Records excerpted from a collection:
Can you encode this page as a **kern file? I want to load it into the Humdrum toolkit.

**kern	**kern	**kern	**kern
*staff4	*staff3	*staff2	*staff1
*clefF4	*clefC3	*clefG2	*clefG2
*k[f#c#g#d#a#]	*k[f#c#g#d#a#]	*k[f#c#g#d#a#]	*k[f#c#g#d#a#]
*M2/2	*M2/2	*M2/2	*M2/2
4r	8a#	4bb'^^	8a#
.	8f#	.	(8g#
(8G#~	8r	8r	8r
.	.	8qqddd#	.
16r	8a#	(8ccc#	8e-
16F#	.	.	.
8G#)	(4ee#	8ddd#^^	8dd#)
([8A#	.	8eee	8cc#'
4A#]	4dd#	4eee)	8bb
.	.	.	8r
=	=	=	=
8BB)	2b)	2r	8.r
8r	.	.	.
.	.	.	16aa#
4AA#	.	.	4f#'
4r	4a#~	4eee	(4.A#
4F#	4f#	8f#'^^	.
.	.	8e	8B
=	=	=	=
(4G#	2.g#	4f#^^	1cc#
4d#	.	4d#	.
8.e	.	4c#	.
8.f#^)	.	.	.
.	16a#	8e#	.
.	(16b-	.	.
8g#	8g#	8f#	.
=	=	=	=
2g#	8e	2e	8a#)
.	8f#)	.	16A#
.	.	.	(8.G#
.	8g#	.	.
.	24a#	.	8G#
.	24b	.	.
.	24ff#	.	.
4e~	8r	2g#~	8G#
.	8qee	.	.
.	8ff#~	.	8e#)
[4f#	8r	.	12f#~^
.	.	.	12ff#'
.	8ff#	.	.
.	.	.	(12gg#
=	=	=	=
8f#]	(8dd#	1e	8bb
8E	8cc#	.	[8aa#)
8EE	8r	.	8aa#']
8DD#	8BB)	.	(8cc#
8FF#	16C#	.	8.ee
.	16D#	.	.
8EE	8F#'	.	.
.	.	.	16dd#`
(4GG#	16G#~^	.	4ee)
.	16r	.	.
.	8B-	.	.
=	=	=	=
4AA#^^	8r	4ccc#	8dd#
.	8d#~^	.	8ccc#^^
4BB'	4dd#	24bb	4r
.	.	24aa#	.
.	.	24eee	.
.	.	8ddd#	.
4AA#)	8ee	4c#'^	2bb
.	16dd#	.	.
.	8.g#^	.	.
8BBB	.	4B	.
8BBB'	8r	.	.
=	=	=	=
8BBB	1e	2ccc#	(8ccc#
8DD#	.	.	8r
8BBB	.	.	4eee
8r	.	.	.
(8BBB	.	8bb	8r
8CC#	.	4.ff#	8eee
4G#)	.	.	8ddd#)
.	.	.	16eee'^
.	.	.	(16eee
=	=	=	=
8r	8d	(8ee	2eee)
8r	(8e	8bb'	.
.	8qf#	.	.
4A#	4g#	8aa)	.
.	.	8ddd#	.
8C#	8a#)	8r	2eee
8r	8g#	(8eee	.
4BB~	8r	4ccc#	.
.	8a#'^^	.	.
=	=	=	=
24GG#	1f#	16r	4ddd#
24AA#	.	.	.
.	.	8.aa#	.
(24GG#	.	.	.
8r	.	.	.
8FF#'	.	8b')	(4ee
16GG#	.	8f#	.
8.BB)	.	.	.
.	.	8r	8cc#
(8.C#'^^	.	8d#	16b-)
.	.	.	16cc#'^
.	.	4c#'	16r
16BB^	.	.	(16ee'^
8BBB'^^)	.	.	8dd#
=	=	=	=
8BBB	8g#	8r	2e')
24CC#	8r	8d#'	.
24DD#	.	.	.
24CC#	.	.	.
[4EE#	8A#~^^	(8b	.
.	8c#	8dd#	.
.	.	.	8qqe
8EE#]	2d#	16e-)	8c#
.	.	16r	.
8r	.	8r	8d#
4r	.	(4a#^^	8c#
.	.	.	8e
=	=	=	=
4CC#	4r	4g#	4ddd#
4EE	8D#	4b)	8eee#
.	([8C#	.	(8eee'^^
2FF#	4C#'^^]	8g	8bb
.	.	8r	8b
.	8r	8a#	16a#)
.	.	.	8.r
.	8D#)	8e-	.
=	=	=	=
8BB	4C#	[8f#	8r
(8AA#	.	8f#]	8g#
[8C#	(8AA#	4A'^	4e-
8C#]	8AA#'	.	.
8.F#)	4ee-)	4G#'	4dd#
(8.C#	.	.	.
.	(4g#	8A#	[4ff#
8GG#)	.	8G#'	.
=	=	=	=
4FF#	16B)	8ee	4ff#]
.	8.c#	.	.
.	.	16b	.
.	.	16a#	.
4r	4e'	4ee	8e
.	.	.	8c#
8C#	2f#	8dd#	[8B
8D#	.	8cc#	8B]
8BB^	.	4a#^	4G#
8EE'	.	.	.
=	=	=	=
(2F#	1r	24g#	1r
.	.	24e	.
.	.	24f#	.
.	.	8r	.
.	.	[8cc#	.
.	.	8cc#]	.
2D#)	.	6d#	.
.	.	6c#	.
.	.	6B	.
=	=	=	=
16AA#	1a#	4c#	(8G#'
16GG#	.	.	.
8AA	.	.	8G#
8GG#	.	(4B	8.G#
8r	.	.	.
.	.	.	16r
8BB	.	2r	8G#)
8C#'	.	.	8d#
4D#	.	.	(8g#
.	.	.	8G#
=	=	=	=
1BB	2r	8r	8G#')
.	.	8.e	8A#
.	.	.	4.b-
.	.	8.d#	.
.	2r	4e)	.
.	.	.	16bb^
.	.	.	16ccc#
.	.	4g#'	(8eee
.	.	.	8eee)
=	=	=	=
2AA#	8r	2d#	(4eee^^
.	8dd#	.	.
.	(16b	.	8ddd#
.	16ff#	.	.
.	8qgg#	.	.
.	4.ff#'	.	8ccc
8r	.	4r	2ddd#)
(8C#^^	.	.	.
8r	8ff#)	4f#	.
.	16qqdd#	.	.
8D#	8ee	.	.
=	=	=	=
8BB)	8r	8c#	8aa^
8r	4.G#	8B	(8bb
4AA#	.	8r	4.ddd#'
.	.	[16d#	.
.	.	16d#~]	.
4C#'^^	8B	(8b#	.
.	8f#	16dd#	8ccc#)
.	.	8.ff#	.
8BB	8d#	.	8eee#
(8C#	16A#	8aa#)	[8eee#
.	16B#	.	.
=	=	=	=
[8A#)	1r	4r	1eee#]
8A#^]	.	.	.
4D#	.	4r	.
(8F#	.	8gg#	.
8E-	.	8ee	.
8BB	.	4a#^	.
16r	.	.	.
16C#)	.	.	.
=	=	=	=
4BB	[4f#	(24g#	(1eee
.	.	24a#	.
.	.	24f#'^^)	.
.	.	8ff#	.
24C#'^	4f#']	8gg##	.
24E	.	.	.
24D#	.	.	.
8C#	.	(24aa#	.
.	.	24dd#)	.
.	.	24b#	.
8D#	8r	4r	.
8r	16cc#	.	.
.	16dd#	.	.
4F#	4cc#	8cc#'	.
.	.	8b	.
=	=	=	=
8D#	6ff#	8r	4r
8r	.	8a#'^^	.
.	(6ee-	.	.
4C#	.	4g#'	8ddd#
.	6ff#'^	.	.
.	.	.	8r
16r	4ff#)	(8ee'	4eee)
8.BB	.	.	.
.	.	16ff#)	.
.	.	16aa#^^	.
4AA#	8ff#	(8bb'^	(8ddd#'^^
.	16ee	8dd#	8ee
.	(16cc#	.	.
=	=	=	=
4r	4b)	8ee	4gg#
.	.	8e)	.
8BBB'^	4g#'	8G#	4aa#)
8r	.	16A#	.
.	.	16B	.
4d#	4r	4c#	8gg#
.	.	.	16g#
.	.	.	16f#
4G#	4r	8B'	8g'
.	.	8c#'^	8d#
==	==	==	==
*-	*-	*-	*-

### WORK TO BE COMPLETED
Tally the lines above that contain the string "kern", treating uppercase and lowercase as different. Give only the number.

### RESULT FOR THIS EXERCISE
2